## SOURCE MATERIAL
▼▼▼
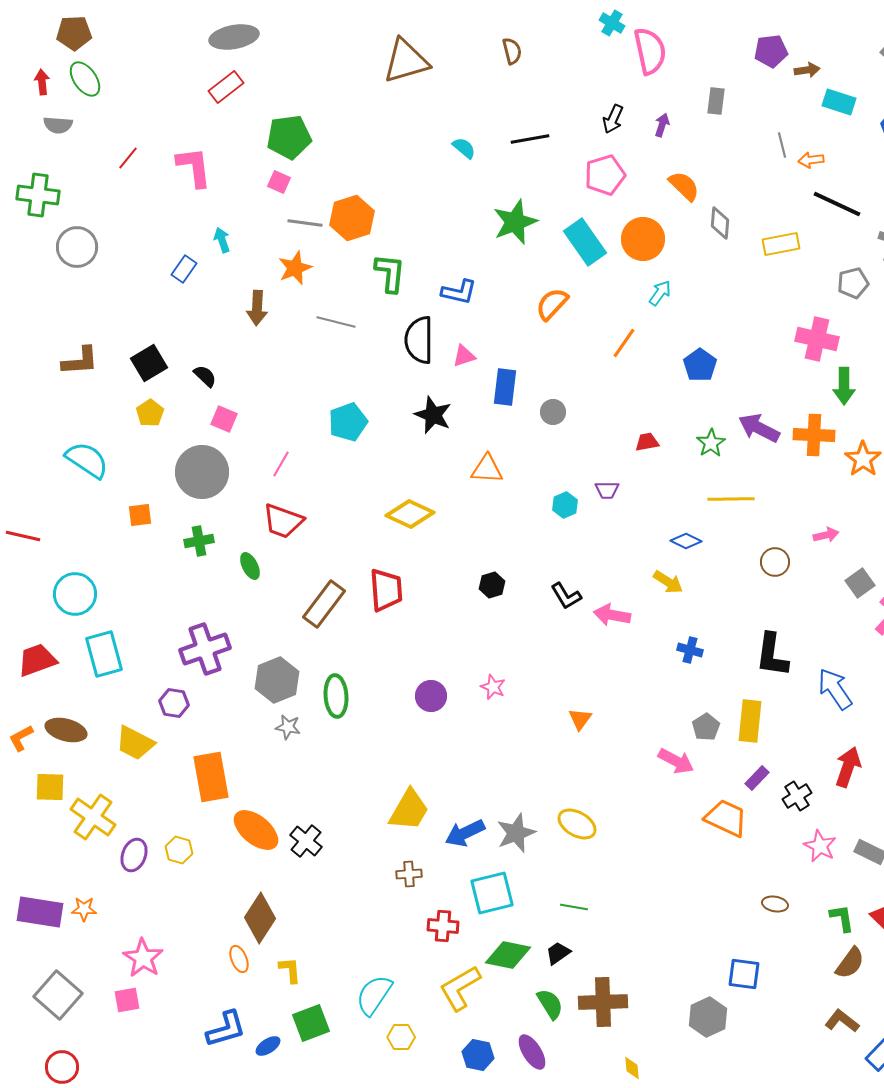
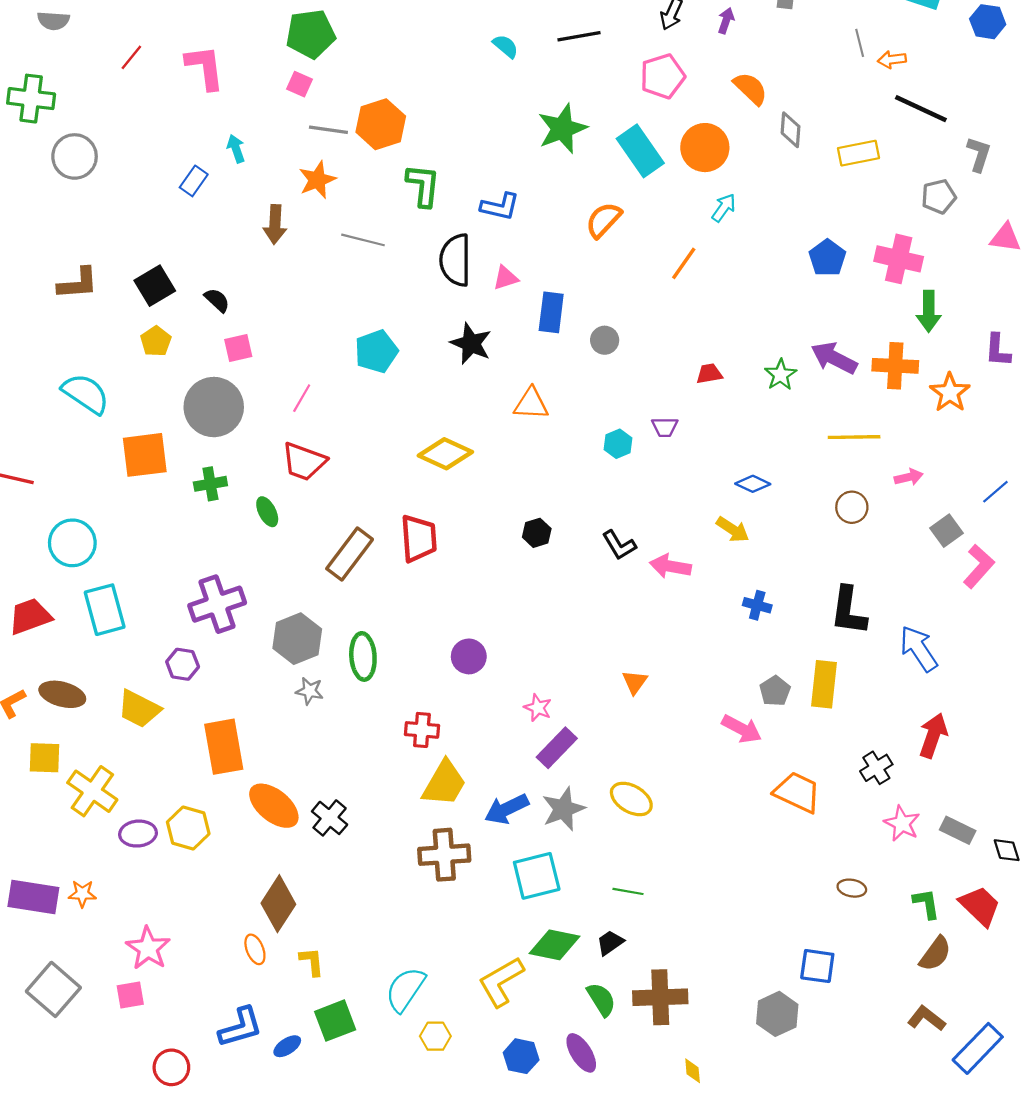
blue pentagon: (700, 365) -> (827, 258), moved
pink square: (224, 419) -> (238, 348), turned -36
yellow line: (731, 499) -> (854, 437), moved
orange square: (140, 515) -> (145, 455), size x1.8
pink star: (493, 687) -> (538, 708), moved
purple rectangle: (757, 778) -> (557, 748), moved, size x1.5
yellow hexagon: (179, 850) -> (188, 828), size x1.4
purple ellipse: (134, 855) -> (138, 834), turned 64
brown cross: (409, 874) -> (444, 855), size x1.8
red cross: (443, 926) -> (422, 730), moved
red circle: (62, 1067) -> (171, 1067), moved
▲▲▲
▼▼▼
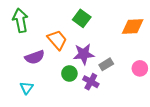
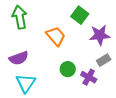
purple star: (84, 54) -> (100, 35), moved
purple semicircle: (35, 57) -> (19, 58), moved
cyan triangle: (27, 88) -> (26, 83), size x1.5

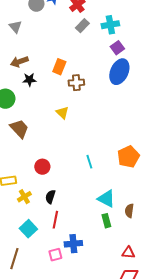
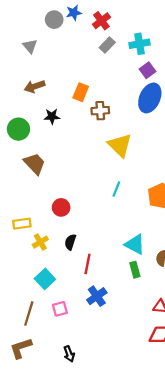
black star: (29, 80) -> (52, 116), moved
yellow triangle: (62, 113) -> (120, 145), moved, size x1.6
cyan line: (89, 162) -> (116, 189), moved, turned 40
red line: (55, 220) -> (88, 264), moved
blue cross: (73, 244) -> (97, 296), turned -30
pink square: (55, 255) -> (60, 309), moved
▲▲▲
## PROBLEM REQUIREMENTS
Work through the entries, filtering for the string "square", and copy each line that holds it.

## FINAL ANSWER
pink square: (224, 419) -> (238, 348), turned -36
orange square: (140, 515) -> (145, 455), size x1.8
pink square: (55, 255) -> (60, 309), moved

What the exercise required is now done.